YOUR GOAL: From the records below, output exactly the lines running from the line containing "botella [naranja] [476,175,584,406]" through the line containing "camera: 55 degrees left, 15 degrees up", and no others.

DATA TO EXAMINE:
────────
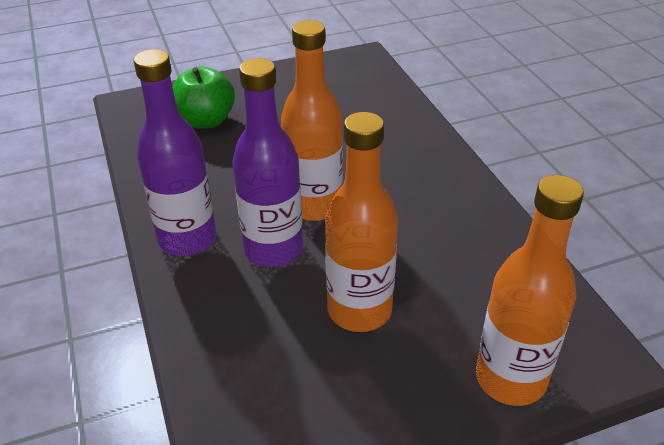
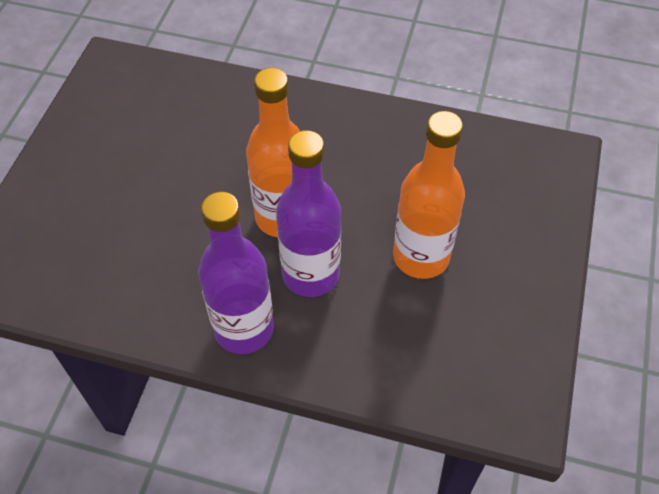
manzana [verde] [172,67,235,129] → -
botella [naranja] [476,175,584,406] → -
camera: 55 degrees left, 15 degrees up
────────
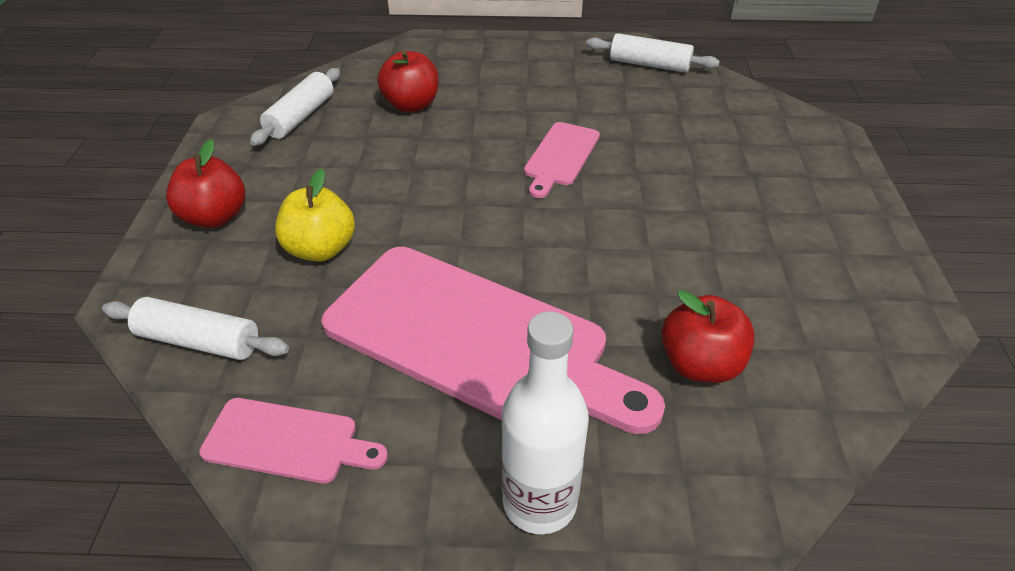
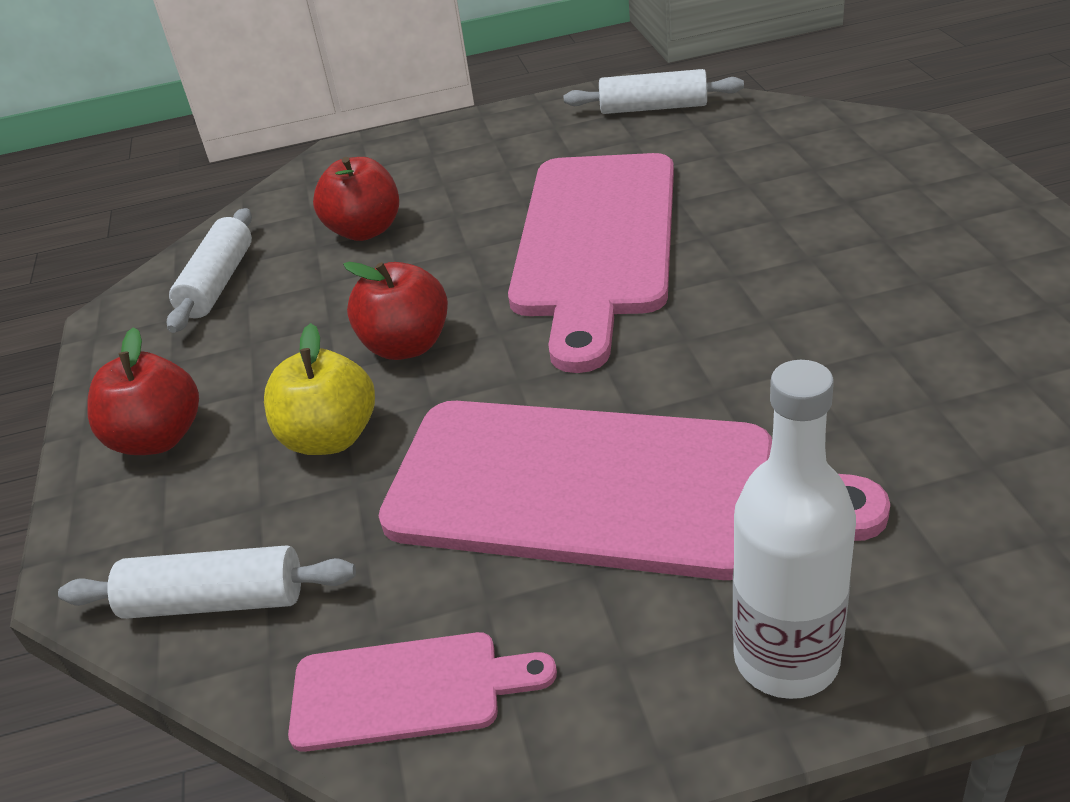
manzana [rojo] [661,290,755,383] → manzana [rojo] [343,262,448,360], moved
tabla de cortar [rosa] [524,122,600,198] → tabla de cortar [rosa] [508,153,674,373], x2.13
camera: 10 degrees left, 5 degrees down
────────
THE COMPLETED TASK:
botella [naranja] [476,175,584,406] → -
camera: 55 degrees left, 15 degrees up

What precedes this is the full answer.